- _How to complete this task_:
The answer should consist solely of the lines from the first one below through the line containing "IC6: EL817 -> TLP281", copied exactly.
= = =
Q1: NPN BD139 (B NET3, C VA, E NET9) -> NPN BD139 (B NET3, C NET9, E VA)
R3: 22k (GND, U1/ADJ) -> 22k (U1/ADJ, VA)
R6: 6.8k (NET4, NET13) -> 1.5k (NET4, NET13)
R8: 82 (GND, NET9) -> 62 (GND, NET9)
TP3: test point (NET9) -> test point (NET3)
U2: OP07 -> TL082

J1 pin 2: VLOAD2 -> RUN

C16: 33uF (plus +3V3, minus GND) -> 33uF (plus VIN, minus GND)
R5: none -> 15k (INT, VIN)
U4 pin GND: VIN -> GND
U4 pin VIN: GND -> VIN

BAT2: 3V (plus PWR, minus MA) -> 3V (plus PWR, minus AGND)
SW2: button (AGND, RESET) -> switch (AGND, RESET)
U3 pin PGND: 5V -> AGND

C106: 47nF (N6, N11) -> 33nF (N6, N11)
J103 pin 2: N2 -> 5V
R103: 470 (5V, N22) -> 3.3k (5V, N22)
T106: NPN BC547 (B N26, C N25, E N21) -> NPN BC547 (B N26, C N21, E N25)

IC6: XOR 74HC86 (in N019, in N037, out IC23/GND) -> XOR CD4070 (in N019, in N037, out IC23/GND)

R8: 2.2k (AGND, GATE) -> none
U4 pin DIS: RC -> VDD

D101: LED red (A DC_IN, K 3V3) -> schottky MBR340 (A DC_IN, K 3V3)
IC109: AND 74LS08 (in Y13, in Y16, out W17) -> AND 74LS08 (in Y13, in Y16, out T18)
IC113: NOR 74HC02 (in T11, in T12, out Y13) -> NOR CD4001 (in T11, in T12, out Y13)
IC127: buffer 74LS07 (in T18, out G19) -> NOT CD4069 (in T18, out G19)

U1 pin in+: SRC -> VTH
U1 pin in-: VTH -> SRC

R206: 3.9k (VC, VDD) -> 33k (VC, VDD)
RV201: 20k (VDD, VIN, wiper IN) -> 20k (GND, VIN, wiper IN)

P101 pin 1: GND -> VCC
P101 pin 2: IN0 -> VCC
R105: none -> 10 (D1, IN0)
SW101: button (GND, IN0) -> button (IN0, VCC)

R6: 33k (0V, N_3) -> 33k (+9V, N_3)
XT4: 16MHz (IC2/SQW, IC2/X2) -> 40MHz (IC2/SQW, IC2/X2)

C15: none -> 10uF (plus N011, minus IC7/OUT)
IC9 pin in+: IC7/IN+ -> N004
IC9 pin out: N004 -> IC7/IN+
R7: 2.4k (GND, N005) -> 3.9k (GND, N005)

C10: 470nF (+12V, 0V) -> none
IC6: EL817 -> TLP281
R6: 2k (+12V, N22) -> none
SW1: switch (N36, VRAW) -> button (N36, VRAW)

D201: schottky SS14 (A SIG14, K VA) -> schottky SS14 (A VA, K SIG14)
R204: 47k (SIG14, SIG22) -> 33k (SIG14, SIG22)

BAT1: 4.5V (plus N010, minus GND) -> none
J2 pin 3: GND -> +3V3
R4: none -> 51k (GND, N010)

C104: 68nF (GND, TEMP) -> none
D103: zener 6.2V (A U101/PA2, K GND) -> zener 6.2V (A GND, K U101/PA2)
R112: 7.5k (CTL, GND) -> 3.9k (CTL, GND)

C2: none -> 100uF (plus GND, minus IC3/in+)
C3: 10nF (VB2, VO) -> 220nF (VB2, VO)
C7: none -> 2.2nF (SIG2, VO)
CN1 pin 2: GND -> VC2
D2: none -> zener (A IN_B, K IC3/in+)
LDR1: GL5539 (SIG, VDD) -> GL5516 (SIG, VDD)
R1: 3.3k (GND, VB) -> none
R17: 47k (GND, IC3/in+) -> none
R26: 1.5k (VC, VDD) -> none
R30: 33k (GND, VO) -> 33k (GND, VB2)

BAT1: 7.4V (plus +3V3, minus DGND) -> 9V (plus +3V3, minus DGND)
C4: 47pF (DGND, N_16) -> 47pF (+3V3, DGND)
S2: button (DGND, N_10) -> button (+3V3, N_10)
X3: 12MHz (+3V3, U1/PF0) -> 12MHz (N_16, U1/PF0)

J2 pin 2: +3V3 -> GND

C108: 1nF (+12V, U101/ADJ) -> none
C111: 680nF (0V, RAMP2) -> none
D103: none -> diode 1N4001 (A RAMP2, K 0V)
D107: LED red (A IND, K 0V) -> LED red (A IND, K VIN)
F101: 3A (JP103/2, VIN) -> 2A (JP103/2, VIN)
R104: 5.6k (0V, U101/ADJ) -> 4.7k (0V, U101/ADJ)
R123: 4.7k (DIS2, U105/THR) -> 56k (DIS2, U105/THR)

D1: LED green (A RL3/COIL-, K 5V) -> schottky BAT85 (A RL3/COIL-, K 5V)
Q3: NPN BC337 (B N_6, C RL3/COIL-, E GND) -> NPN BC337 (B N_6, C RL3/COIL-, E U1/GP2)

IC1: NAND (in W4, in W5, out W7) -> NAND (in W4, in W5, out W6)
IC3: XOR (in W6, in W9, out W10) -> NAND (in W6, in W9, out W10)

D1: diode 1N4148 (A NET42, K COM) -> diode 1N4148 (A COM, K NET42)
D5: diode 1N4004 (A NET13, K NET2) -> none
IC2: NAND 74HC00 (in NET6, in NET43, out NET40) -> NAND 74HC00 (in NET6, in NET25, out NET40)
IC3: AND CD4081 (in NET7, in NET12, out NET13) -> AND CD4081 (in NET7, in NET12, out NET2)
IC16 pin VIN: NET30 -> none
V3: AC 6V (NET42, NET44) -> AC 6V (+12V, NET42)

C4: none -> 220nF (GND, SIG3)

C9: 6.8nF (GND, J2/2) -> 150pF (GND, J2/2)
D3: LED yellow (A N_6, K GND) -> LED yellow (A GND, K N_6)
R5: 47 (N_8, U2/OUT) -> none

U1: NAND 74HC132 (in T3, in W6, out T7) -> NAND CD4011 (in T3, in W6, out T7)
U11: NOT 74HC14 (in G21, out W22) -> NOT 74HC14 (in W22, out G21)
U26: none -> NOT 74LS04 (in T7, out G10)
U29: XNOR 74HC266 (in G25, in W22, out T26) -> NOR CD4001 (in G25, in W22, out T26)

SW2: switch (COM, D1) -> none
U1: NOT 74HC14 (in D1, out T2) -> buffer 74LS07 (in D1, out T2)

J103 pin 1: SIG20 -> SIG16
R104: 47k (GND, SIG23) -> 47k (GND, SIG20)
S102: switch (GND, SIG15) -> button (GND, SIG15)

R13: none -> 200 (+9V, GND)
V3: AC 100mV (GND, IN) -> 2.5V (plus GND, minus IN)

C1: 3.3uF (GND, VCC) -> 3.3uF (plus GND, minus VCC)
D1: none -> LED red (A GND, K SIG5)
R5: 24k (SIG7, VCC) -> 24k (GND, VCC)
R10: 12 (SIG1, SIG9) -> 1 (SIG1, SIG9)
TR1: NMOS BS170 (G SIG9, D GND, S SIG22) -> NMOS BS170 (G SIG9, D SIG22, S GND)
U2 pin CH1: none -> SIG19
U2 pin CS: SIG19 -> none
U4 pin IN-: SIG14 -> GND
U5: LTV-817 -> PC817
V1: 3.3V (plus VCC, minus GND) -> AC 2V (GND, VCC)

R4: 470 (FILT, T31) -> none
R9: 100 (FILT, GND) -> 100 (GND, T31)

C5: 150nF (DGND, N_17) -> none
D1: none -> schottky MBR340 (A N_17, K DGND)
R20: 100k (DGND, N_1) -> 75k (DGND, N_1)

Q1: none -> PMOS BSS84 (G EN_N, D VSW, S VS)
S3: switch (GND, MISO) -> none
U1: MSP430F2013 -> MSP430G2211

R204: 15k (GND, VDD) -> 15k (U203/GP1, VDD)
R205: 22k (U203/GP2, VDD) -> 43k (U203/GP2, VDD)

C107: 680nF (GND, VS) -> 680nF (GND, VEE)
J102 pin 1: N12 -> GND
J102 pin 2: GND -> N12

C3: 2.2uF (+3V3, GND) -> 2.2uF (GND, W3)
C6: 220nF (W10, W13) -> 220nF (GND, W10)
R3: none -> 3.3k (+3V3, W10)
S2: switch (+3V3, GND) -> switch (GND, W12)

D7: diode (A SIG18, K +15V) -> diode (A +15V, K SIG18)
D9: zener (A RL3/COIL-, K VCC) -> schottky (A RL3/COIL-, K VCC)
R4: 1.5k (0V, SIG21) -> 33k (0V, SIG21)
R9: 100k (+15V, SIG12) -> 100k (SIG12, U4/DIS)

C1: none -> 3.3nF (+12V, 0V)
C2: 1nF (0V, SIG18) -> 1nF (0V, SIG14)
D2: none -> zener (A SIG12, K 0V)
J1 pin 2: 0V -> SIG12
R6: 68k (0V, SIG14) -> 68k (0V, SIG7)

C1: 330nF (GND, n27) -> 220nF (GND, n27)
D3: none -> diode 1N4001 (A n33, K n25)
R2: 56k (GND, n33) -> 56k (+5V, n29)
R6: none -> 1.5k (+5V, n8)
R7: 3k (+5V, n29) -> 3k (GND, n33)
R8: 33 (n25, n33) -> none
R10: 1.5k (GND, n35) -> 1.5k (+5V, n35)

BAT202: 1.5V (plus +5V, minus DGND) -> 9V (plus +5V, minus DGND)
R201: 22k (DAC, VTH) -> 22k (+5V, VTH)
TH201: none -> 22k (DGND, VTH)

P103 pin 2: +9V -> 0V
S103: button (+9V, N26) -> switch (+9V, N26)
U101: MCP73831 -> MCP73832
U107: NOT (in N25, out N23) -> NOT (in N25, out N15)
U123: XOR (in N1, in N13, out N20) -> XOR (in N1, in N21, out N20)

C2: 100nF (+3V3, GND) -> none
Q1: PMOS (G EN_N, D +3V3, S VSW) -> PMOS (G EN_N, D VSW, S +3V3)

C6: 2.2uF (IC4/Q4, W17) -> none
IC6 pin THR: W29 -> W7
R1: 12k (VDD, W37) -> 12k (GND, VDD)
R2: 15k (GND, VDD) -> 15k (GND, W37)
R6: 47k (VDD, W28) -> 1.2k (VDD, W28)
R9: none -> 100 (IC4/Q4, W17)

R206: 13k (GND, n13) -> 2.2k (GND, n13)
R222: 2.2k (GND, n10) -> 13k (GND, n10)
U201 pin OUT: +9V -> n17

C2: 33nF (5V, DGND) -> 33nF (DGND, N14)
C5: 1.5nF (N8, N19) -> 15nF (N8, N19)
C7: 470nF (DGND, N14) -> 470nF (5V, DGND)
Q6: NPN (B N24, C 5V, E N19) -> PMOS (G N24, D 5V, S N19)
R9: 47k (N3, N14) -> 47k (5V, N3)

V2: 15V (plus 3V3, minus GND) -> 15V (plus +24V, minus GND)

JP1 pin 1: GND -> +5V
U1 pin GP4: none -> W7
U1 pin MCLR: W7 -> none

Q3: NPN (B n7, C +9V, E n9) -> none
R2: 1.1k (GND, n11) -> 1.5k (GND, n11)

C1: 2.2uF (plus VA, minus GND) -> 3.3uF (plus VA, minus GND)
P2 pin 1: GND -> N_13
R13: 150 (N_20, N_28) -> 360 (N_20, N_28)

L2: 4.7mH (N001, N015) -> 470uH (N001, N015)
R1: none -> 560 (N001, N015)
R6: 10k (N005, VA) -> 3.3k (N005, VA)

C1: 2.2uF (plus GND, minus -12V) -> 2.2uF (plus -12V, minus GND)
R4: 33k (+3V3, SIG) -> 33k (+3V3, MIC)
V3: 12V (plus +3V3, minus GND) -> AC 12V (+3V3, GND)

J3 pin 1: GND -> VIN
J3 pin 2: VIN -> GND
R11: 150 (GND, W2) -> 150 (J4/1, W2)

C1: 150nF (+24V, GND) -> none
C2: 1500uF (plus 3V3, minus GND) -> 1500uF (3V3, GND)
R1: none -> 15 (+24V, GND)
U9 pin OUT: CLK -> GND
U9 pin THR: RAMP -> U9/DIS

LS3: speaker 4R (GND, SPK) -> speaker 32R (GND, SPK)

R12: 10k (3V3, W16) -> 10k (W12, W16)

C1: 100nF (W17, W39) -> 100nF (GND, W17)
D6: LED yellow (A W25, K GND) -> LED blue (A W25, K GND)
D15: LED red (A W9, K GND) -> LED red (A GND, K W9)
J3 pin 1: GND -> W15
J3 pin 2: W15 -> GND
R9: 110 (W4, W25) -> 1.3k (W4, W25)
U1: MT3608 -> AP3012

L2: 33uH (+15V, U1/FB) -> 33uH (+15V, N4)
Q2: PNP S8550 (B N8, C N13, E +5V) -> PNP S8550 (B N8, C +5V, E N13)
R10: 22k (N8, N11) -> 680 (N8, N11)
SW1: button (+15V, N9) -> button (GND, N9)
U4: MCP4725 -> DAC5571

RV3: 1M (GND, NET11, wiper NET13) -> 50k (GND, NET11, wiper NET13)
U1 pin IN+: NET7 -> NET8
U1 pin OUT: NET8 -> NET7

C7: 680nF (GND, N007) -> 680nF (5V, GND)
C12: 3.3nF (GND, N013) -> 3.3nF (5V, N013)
= = =
- _Exercise response_:
Q1: NPN BD139 (B NET3, C VA, E NET9) -> NPN BD139 (B NET3, C NET9, E VA)
R3: 22k (GND, U1/ADJ) -> 22k (U1/ADJ, VA)
R6: 6.8k (NET4, NET13) -> 1.5k (NET4, NET13)
R8: 82 (GND, NET9) -> 62 (GND, NET9)
TP3: test point (NET9) -> test point (NET3)
U2: OP07 -> TL082

J1 pin 2: VLOAD2 -> RUN

C16: 33uF (plus +3V3, minus GND) -> 33uF (plus VIN, minus GND)
R5: none -> 15k (INT, VIN)
U4 pin GND: VIN -> GND
U4 pin VIN: GND -> VIN

BAT2: 3V (plus PWR, minus MA) -> 3V (plus PWR, minus AGND)
SW2: button (AGND, RESET) -> switch (AGND, RESET)
U3 pin PGND: 5V -> AGND

C106: 47nF (N6, N11) -> 33nF (N6, N11)
J103 pin 2: N2 -> 5V
R103: 470 (5V, N22) -> 3.3k (5V, N22)
T106: NPN BC547 (B N26, C N25, E N21) -> NPN BC547 (B N26, C N21, E N25)

IC6: XOR 74HC86 (in N019, in N037, out IC23/GND) -> XOR CD4070 (in N019, in N037, out IC23/GND)

R8: 2.2k (AGND, GATE) -> none
U4 pin DIS: RC -> VDD

D101: LED red (A DC_IN, K 3V3) -> schottky MBR340 (A DC_IN, K 3V3)
IC109: AND 74LS08 (in Y13, in Y16, out W17) -> AND 74LS08 (in Y13, in Y16, out T18)
IC113: NOR 74HC02 (in T11, in T12, out Y13) -> NOR CD4001 (in T11, in T12, out Y13)
IC127: buffer 74LS07 (in T18, out G19) -> NOT CD4069 (in T18, out G19)

U1 pin in+: SRC -> VTH
U1 pin in-: VTH -> SRC

R206: 3.9k (VC, VDD) -> 33k (VC, VDD)
RV201: 20k (VDD, VIN, wiper IN) -> 20k (GND, VIN, wiper IN)

P101 pin 1: GND -> VCC
P101 pin 2: IN0 -> VCC
R105: none -> 10 (D1, IN0)
SW101: button (GND, IN0) -> button (IN0, VCC)

R6: 33k (0V, N_3) -> 33k (+9V, N_3)
XT4: 16MHz (IC2/SQW, IC2/X2) -> 40MHz (IC2/SQW, IC2/X2)

C15: none -> 10uF (plus N011, minus IC7/OUT)
IC9 pin in+: IC7/IN+ -> N004
IC9 pin out: N004 -> IC7/IN+
R7: 2.4k (GND, N005) -> 3.9k (GND, N005)

C10: 470nF (+12V, 0V) -> none
IC6: EL817 -> TLP281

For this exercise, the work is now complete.